What the task requires — Among the lines of the entries below, count those containing the word "cylinder" and answer with the number only.

Entries supplied —
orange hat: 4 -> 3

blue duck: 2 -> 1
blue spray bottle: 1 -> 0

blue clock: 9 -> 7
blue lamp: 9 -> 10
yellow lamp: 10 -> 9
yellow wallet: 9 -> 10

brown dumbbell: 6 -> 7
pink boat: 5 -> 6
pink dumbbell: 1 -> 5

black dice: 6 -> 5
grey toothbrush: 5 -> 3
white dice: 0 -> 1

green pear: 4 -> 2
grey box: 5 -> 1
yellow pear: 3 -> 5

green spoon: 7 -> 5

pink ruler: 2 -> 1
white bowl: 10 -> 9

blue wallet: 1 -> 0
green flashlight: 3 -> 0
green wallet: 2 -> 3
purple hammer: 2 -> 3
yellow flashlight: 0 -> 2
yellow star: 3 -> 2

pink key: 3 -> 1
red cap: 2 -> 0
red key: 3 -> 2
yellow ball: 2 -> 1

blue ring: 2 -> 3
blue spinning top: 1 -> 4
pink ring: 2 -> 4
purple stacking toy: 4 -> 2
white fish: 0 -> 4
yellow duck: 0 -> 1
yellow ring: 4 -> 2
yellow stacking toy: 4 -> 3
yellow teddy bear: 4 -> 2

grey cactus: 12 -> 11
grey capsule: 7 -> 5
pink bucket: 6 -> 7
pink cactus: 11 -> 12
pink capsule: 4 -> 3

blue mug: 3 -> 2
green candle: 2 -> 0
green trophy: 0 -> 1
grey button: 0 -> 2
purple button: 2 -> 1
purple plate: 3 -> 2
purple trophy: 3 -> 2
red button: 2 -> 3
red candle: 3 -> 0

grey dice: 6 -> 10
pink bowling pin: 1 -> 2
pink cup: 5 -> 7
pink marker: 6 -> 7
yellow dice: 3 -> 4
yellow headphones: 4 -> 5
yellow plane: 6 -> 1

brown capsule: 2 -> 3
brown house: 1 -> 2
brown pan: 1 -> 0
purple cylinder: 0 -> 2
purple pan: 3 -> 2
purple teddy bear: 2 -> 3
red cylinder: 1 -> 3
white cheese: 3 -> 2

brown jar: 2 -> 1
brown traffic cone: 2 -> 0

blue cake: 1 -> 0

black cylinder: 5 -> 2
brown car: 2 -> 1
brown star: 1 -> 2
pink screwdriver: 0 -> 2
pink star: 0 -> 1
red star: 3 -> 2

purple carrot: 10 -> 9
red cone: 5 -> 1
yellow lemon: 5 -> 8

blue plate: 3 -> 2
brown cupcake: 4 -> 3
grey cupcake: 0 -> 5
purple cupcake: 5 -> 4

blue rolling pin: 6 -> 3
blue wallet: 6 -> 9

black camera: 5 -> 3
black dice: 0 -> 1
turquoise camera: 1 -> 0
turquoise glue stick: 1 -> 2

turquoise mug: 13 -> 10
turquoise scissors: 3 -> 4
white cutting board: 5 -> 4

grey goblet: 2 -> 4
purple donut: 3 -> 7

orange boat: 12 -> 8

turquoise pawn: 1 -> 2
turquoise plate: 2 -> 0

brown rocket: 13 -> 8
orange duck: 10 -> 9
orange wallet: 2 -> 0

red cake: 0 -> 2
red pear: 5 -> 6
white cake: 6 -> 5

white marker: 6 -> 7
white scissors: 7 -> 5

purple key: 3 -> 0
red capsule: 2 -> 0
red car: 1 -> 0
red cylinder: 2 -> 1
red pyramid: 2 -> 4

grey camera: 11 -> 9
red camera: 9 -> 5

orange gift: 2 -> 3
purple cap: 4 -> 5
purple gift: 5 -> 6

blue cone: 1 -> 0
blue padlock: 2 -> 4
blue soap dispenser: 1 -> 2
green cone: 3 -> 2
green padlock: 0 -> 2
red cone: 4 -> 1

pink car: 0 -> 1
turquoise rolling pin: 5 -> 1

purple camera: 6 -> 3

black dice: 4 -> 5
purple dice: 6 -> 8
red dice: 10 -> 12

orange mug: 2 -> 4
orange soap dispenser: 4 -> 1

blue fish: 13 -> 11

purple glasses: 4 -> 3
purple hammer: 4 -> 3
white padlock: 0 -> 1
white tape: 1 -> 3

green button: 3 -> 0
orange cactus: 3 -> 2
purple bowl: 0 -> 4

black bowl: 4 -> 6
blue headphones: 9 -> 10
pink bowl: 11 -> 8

Answer — 4